▶ [Description of the task]
Using the records below, transcribe exactly only the lines from the one with "R6: 2.2k (+12V, IC2/RST)" through the end, both included, and drop every picture.

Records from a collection
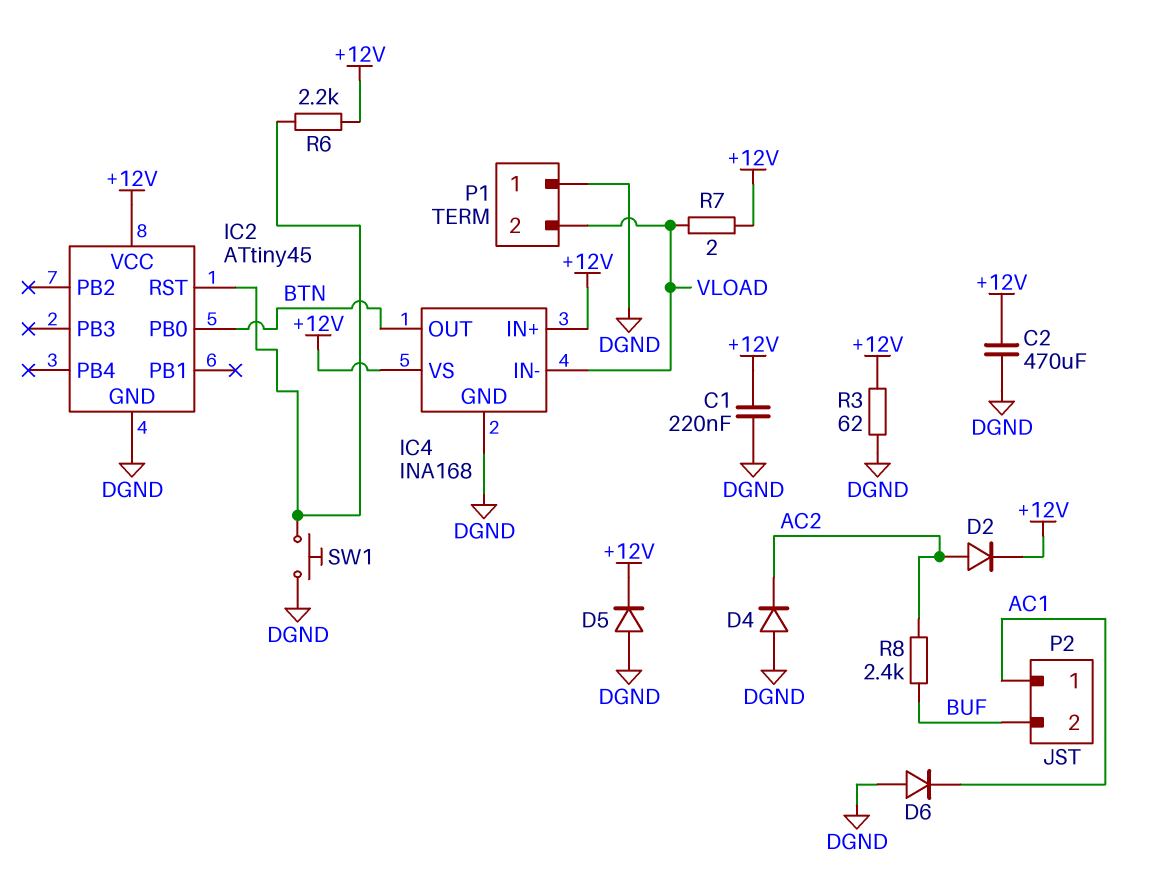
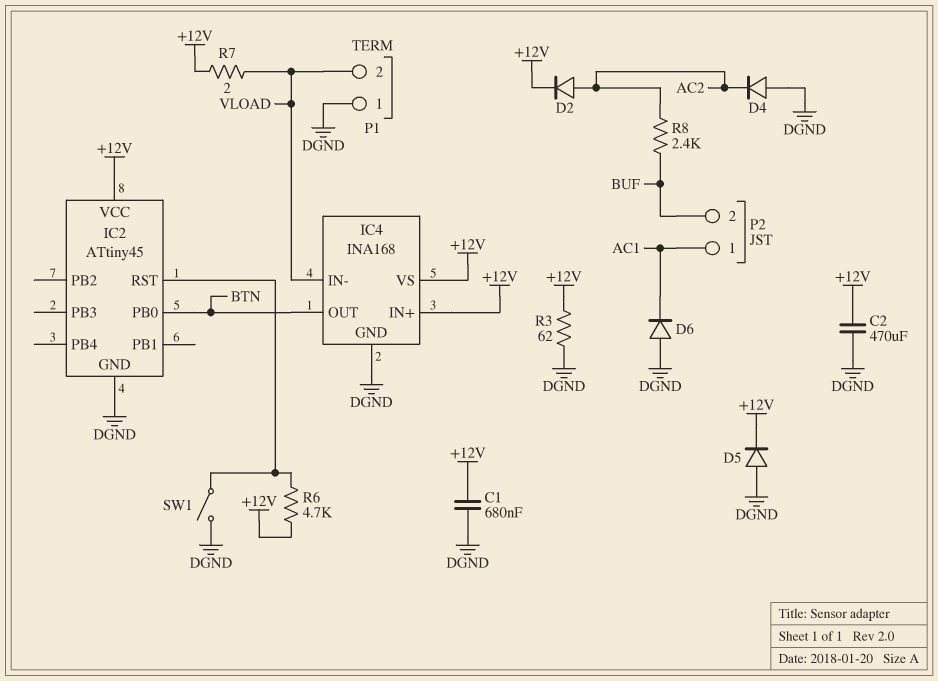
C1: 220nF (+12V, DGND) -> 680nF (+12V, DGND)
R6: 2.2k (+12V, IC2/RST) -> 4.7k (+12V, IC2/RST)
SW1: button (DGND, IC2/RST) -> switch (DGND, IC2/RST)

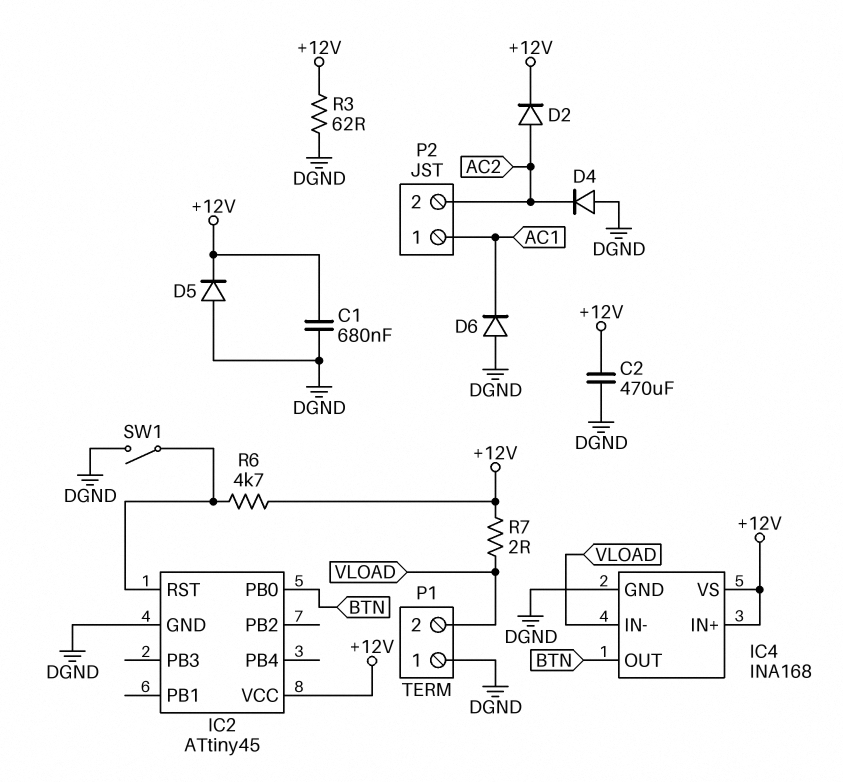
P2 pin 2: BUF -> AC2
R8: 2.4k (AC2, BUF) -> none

▶ [Written solution]
R6: 2.2k (+12V, IC2/RST) -> 4.7k (+12V, IC2/RST)
SW1: button (DGND, IC2/RST) -> switch (DGND, IC2/RST)

P2 pin 2: BUF -> AC2
R8: 2.4k (AC2, BUF) -> none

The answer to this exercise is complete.